(Stored items from a collection)
▼
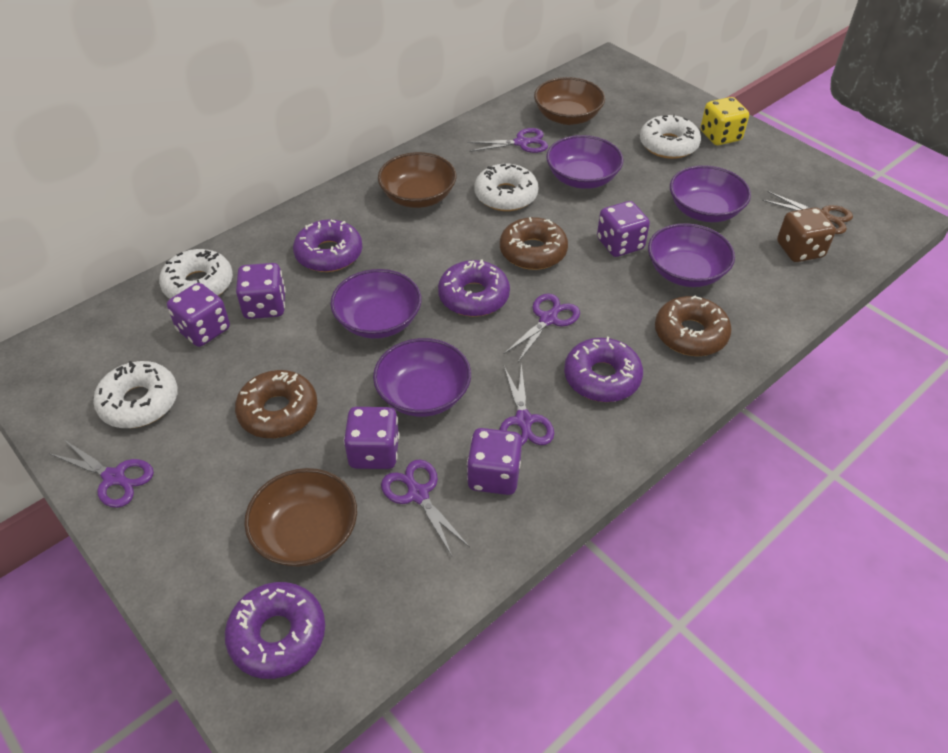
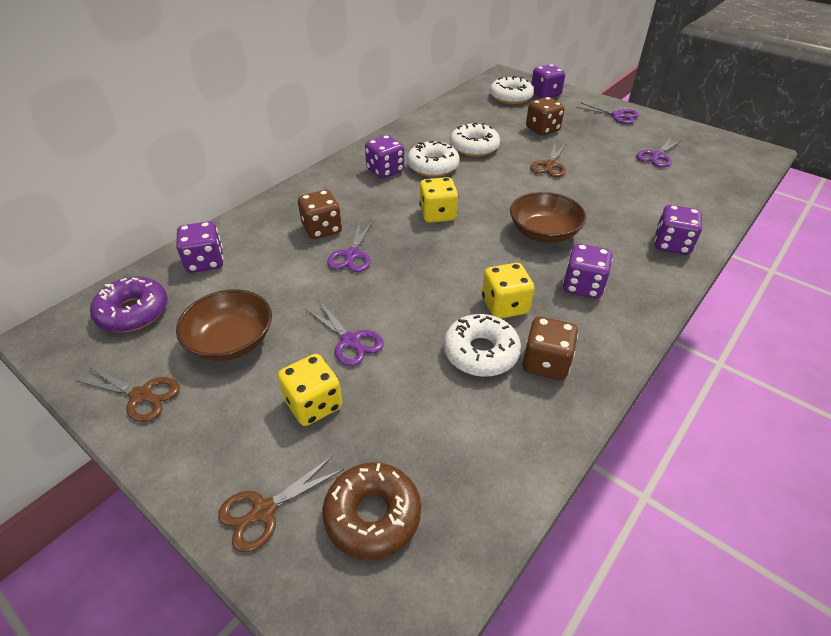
brown bowl: 3 -> 2
brown dice: 1 -> 3
brown donut: 3 -> 1
brown scissors: 1 -> 3
purple bowl: 5 -> 0
purple donut: 4 -> 1
purple scissors: 5 -> 4
yellow dice: 1 -> 3

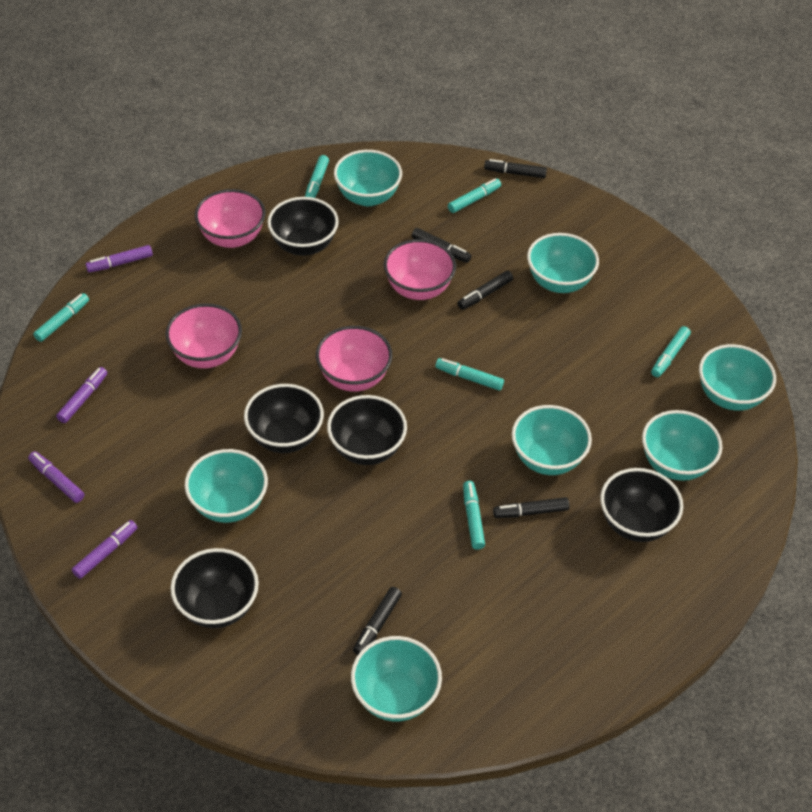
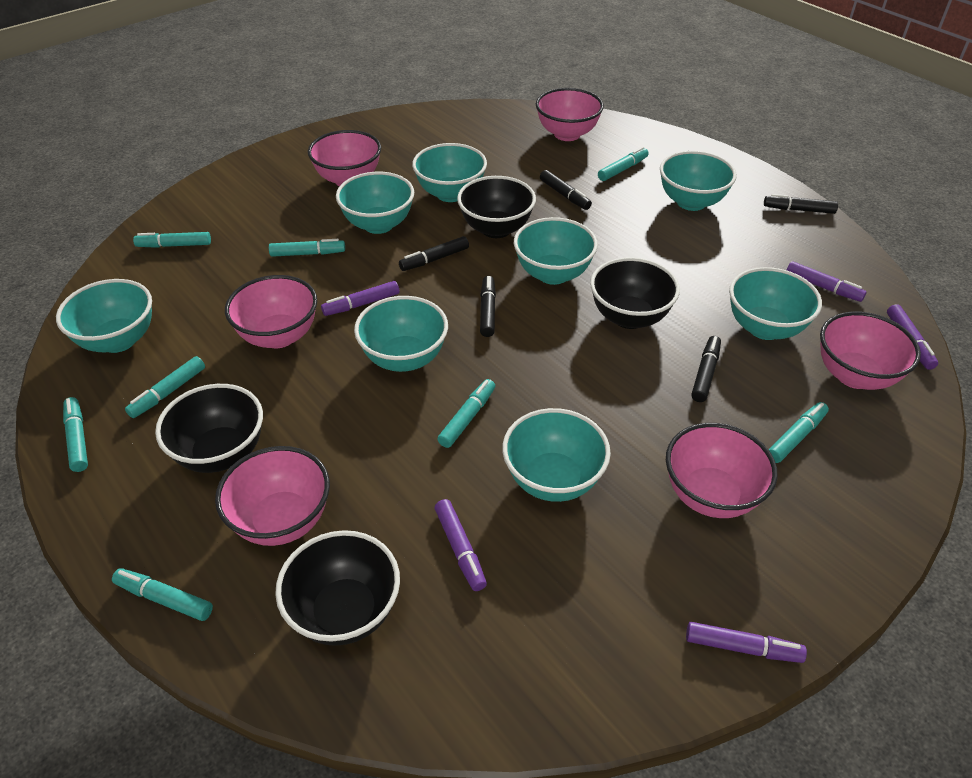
black bowl: 5 -> 4
pink bowl: 4 -> 6
purple marker: 4 -> 5
turquoise bowl: 7 -> 8
turquoise marker: 6 -> 8

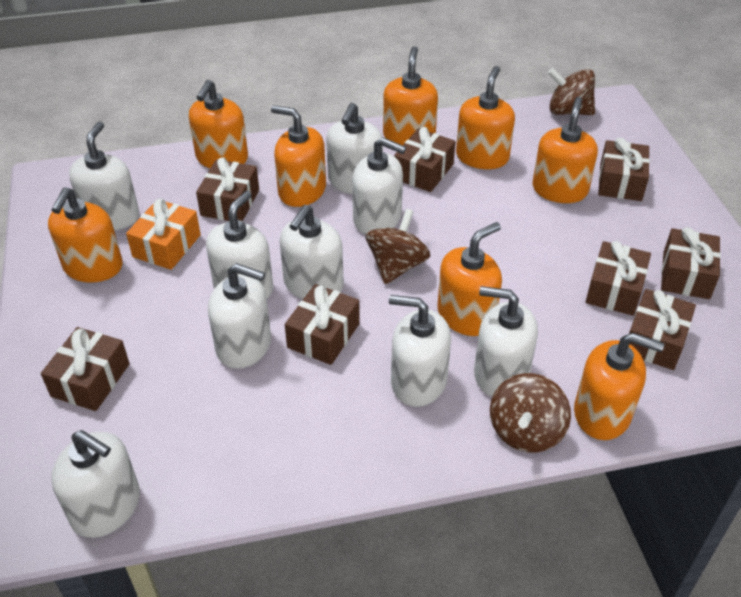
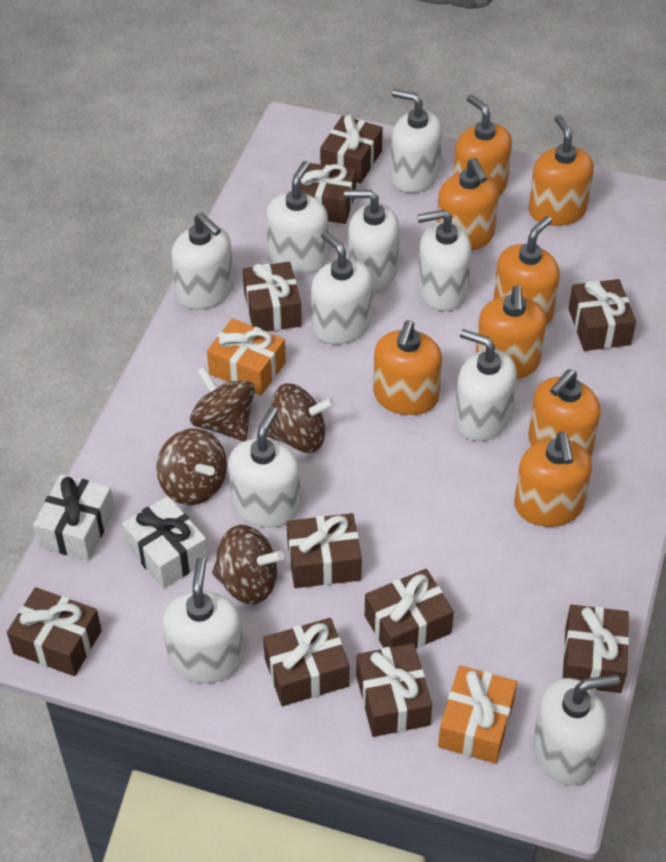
brown gift: 8 -> 10
brown spinning top: 3 -> 4
orange gift: 1 -> 2
white gift: 0 -> 2
white soap dispenser: 9 -> 10

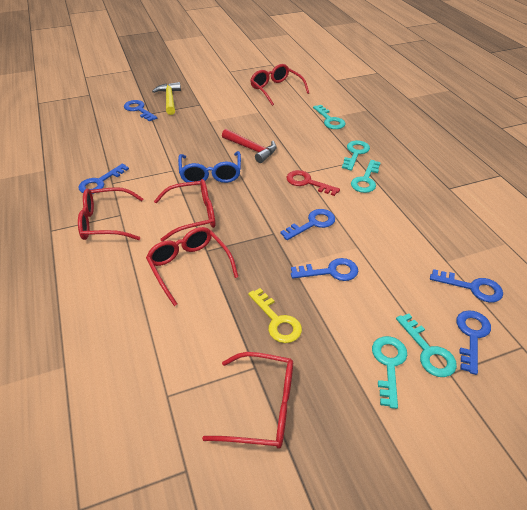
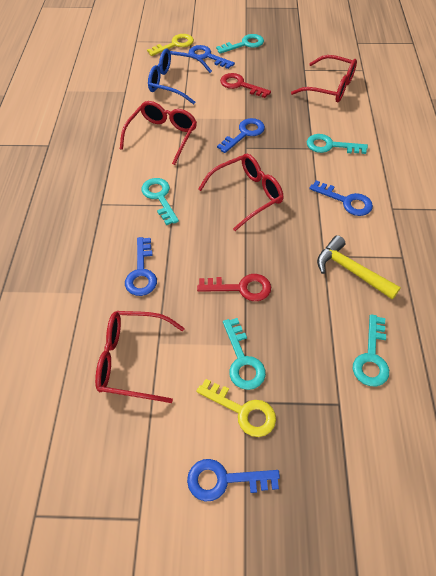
blue key: 6 -> 5
red glasses: 5 -> 4
red hammer: 1 -> 0
red key: 1 -> 2
yellow key: 1 -> 2

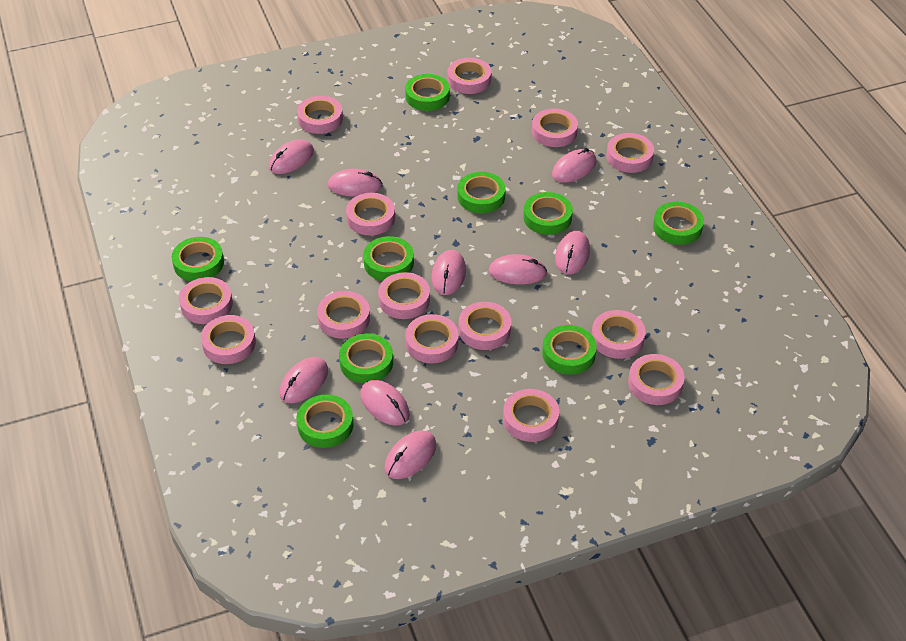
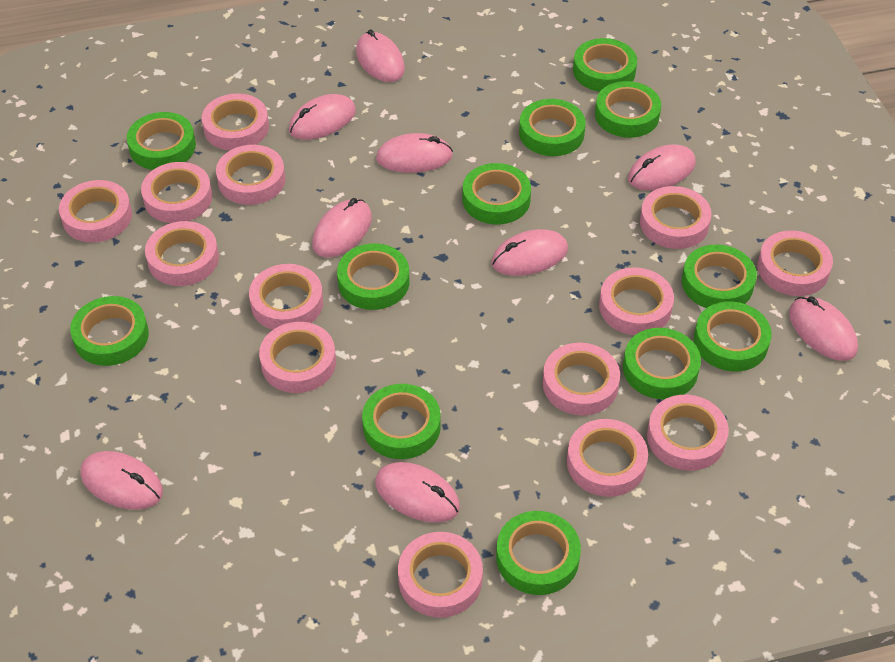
green tape: 9 -> 12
▲
» **REQUIRED WORK**: Omit the pictures and write out the lines above from the one with "brown donut: 3 -> 1" through the last, unchanged.

» **RESULT OF THE TASK**:
brown donut: 3 -> 1
brown scissors: 1 -> 3
purple bowl: 5 -> 0
purple donut: 4 -> 1
purple scissors: 5 -> 4
yellow dice: 1 -> 3

black bowl: 5 -> 4
pink bowl: 4 -> 6
purple marker: 4 -> 5
turquoise bowl: 7 -> 8
turquoise marker: 6 -> 8

brown gift: 8 -> 10
brown spinning top: 3 -> 4
orange gift: 1 -> 2
white gift: 0 -> 2
white soap dispenser: 9 -> 10

blue key: 6 -> 5
red glasses: 5 -> 4
red hammer: 1 -> 0
red key: 1 -> 2
yellow key: 1 -> 2

green tape: 9 -> 12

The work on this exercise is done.